- **EXERCISE OBJECTIVE**:
Each line from the opening of the records that follow to the line with "green light bulb: 0 -> 1" needs to be written out exactly. Add nothing.

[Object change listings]
▬▬▬
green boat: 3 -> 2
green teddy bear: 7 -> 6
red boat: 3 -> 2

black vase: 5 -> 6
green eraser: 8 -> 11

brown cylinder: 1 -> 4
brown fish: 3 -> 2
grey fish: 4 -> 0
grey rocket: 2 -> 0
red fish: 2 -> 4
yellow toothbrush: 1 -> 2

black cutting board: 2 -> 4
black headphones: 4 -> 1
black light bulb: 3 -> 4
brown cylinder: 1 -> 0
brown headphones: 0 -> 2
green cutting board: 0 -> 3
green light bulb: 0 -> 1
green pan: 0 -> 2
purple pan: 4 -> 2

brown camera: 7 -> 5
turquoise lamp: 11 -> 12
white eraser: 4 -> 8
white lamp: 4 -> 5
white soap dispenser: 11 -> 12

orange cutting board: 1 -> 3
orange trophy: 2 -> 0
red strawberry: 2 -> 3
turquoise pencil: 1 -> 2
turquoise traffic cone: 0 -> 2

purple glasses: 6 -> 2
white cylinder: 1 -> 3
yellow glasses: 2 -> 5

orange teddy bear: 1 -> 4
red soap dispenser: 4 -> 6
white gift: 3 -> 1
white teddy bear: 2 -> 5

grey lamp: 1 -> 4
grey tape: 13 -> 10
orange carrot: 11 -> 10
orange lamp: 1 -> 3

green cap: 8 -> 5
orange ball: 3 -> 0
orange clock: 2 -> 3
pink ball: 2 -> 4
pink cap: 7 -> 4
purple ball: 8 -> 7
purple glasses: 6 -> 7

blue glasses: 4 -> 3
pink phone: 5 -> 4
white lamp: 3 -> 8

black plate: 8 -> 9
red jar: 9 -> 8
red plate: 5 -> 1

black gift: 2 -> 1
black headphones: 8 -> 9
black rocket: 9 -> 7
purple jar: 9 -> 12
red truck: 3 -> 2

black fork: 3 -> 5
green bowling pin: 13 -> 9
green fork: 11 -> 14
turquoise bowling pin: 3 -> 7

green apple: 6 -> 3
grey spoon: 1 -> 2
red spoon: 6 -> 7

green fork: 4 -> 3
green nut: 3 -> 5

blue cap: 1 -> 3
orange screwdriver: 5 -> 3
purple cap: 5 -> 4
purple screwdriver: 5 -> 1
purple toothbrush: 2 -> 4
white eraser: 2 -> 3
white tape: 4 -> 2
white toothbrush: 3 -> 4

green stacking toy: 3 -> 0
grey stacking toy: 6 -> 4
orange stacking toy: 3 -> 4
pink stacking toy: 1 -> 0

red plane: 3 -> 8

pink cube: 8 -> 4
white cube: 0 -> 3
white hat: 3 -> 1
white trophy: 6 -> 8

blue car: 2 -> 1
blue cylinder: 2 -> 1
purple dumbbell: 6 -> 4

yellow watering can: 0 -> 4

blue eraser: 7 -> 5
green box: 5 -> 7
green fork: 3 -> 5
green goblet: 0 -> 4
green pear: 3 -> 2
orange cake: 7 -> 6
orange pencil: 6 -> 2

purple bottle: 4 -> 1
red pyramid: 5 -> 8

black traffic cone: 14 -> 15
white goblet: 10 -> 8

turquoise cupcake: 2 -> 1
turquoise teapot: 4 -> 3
▬▬▬
- **SOLUTION FOR THIS EXERCISE**:
green boat: 3 -> 2
green teddy bear: 7 -> 6
red boat: 3 -> 2

black vase: 5 -> 6
green eraser: 8 -> 11

brown cylinder: 1 -> 4
brown fish: 3 -> 2
grey fish: 4 -> 0
grey rocket: 2 -> 0
red fish: 2 -> 4
yellow toothbrush: 1 -> 2

black cutting board: 2 -> 4
black headphones: 4 -> 1
black light bulb: 3 -> 4
brown cylinder: 1 -> 0
brown headphones: 0 -> 2
green cutting board: 0 -> 3
green light bulb: 0 -> 1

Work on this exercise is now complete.